* **Work instruction**:
All lines holding the word "MATRIX" are to be copied from the records beneath.

* **Given records**:
---

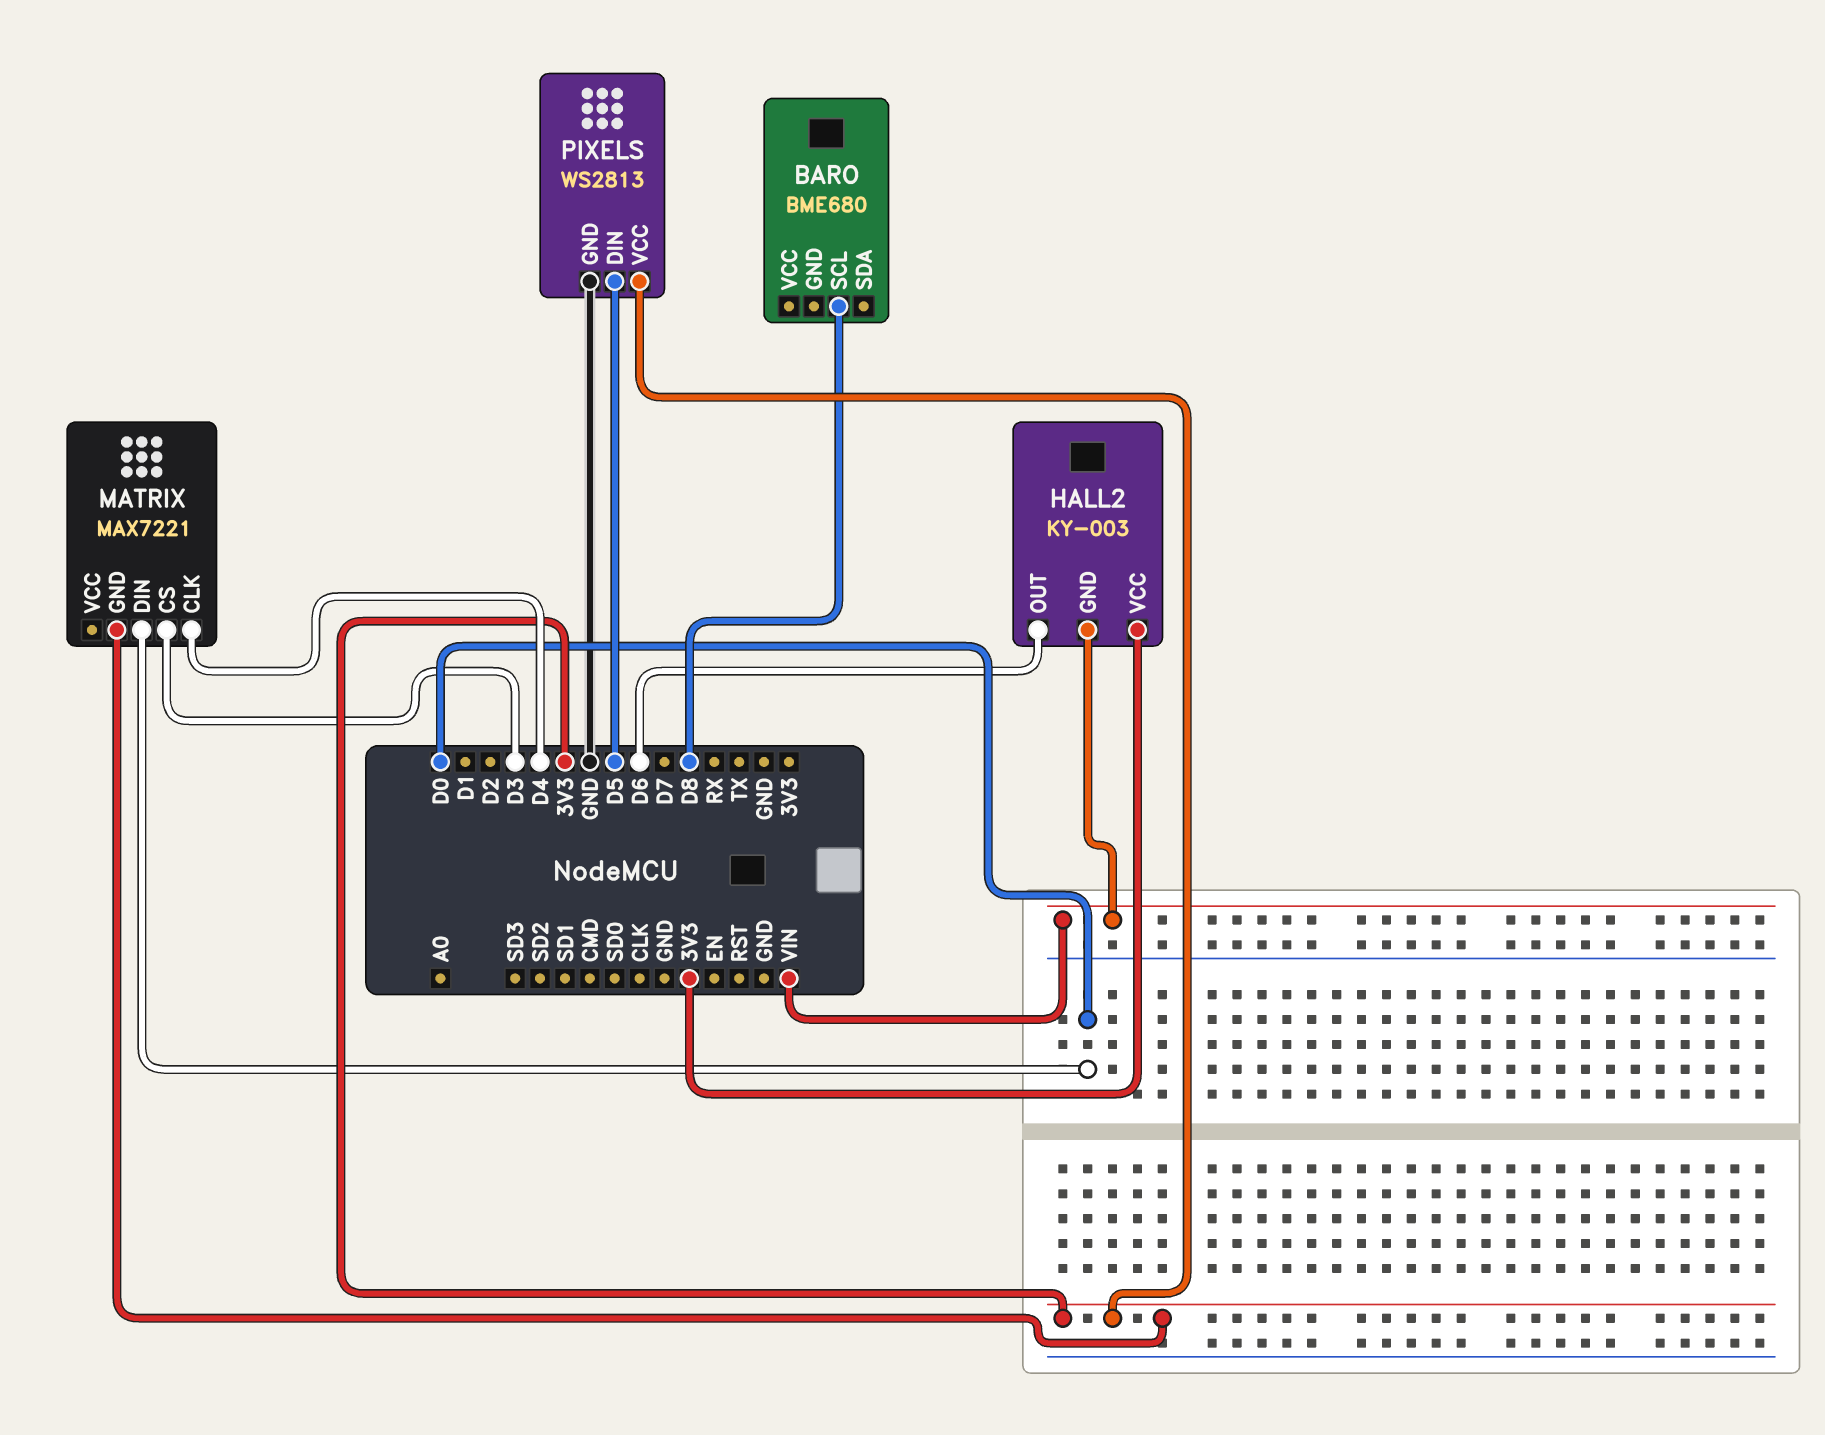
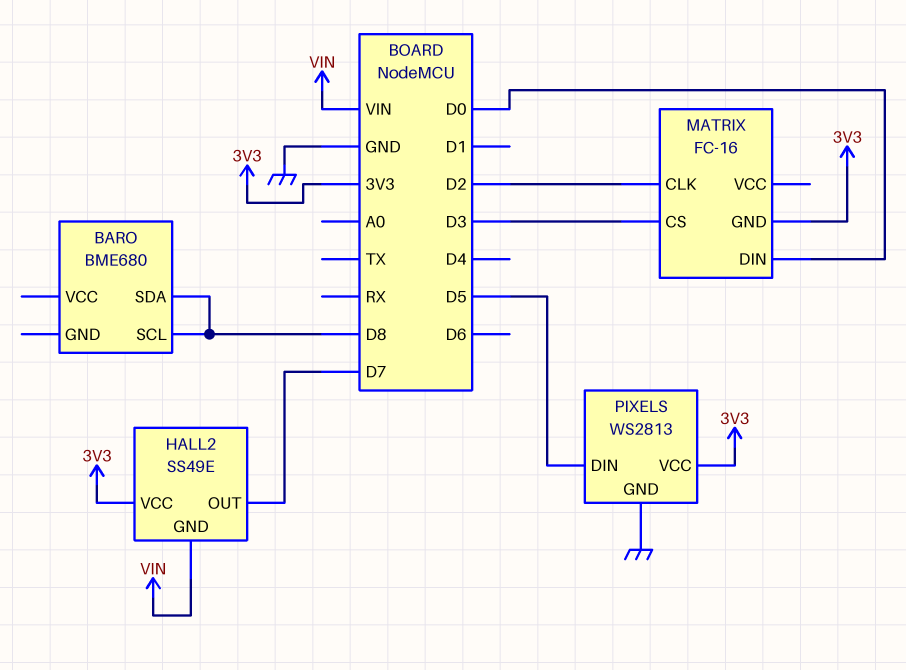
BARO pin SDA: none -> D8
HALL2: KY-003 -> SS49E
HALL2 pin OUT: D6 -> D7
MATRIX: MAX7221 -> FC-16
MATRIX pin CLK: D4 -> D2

---

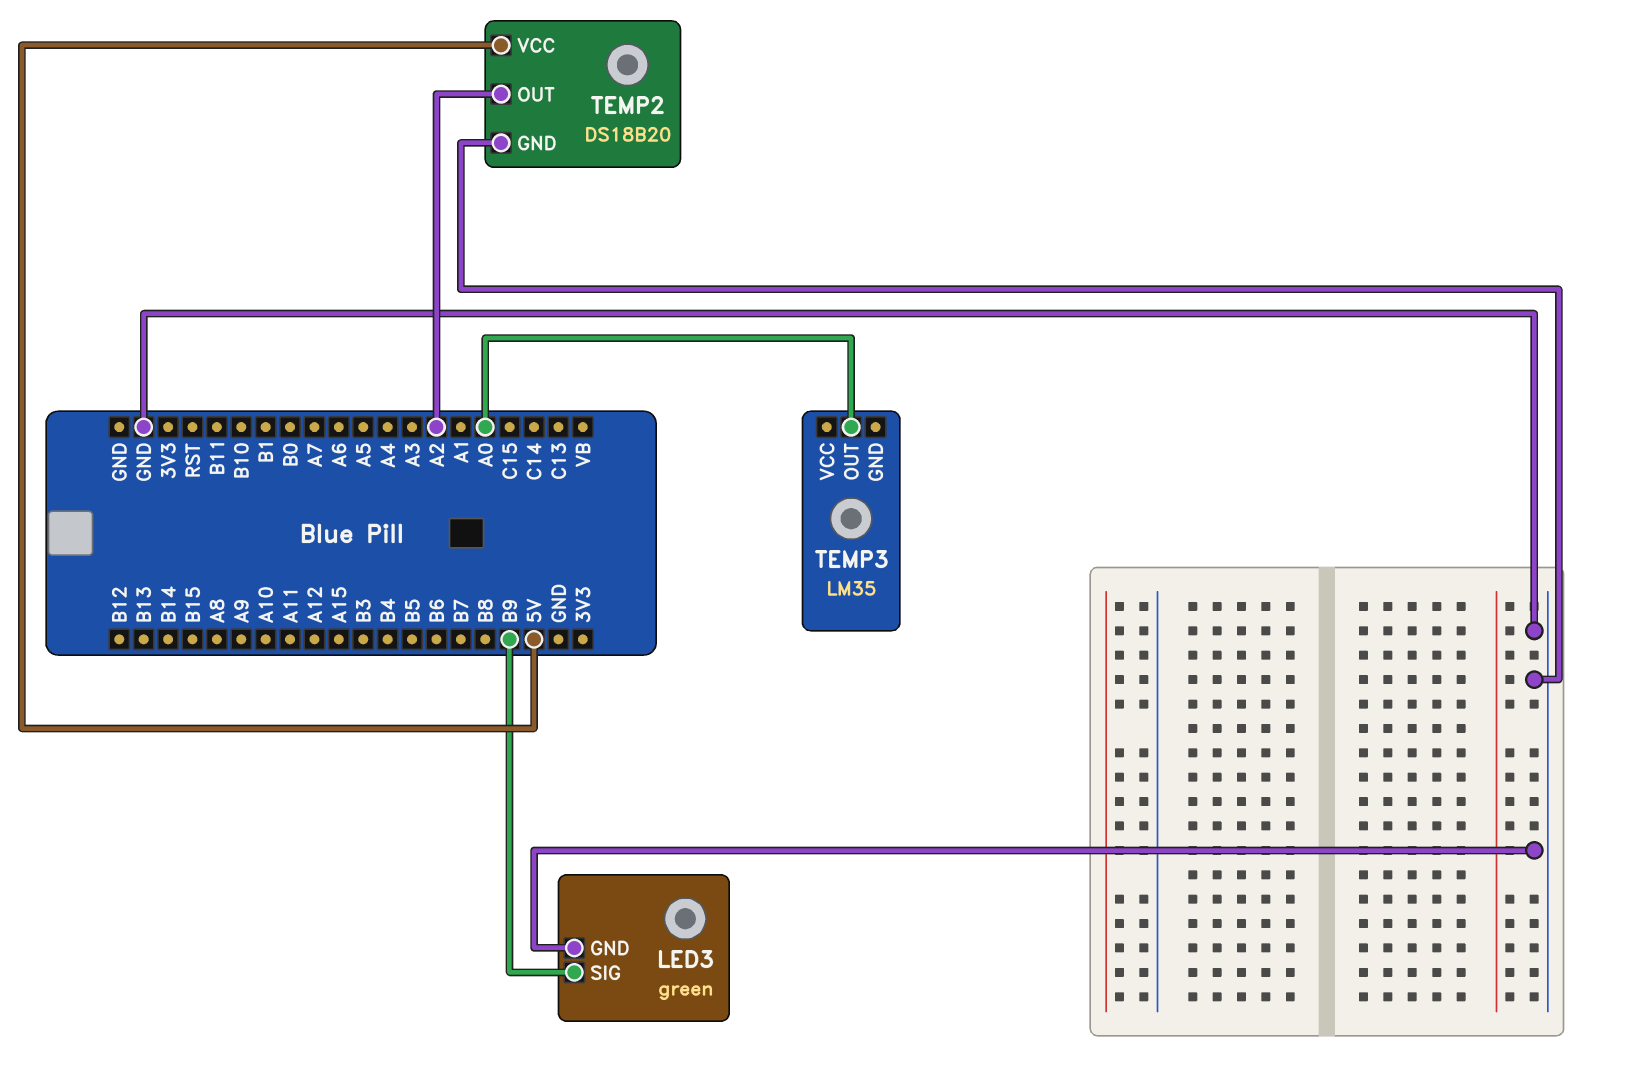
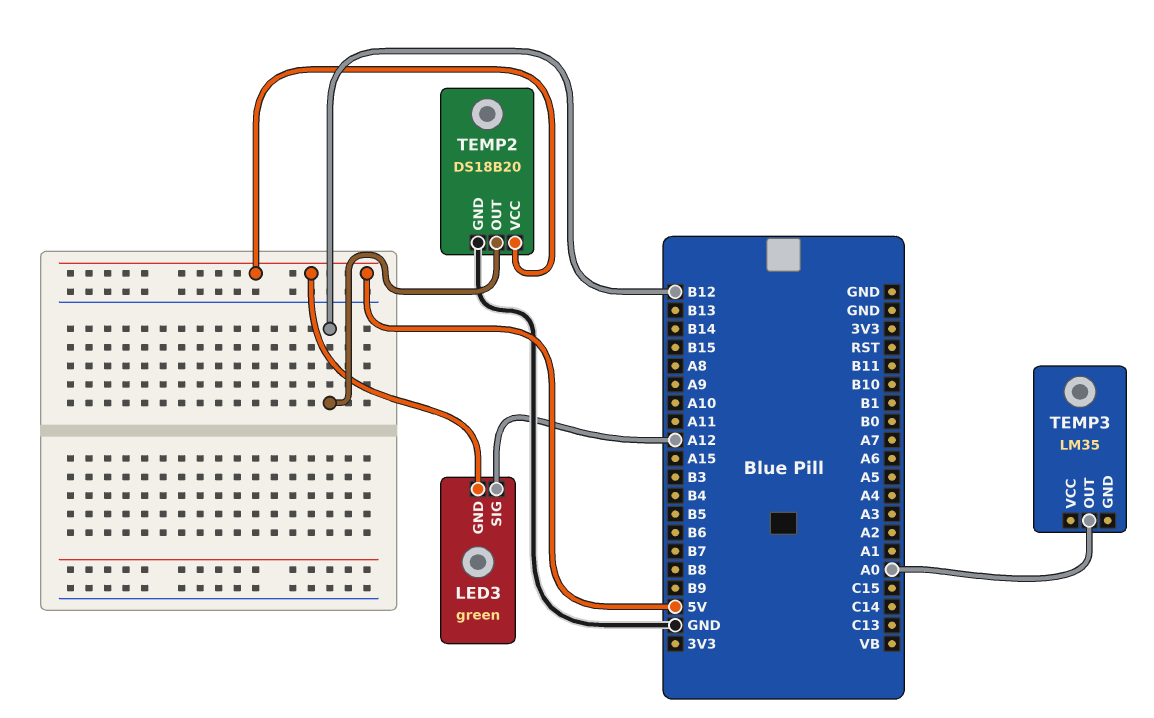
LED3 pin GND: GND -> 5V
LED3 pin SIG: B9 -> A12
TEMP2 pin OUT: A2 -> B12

---

* **Response area**:
MATRIX: MAX7221 -> FC-16
MATRIX pin CLK: D4 -> D2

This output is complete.